— start of LISTED RECORDS —
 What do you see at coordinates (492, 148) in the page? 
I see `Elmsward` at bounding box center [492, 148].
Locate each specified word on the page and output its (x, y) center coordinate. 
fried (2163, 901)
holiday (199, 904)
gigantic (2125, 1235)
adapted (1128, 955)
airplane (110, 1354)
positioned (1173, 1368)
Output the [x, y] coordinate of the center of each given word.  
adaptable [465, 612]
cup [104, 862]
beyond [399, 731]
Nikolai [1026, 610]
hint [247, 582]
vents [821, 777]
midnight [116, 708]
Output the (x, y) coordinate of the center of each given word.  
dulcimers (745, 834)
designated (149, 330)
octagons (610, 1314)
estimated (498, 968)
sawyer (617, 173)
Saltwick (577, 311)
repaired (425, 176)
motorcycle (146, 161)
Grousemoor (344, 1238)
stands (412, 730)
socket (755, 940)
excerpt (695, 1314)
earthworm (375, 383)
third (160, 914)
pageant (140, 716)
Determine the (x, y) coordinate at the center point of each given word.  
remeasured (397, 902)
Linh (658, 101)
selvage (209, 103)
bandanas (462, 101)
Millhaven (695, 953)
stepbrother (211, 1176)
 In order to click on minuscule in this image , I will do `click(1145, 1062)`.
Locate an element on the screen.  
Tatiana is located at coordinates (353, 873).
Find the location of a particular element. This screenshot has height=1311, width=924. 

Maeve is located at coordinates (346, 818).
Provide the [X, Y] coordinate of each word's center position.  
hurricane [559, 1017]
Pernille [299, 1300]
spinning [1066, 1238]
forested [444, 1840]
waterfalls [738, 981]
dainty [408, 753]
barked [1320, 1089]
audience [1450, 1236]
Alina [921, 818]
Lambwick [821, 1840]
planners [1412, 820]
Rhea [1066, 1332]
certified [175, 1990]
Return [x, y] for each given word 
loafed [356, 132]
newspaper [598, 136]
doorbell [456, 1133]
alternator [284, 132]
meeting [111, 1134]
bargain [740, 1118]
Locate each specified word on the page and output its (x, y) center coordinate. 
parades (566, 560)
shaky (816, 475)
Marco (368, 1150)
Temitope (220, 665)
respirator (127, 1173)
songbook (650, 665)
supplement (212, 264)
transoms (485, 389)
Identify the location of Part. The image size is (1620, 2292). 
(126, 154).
— end of LISTED RECORDS —
EXERCISE AIM >>
Starting with the line that contains "supplement (212, 264)" and going on through the last of the entries, write those lines out again with their requests, multiplying each coordinate in the answers by 2.15 and rounding to whole numbers, with halves rounded up. Leave every number in the requests unchanged.

SOLUTION >>
supplement (456, 568)
transoms (1043, 836)
Identify the location of Part. The image size is (1620, 2292). 
(271, 331).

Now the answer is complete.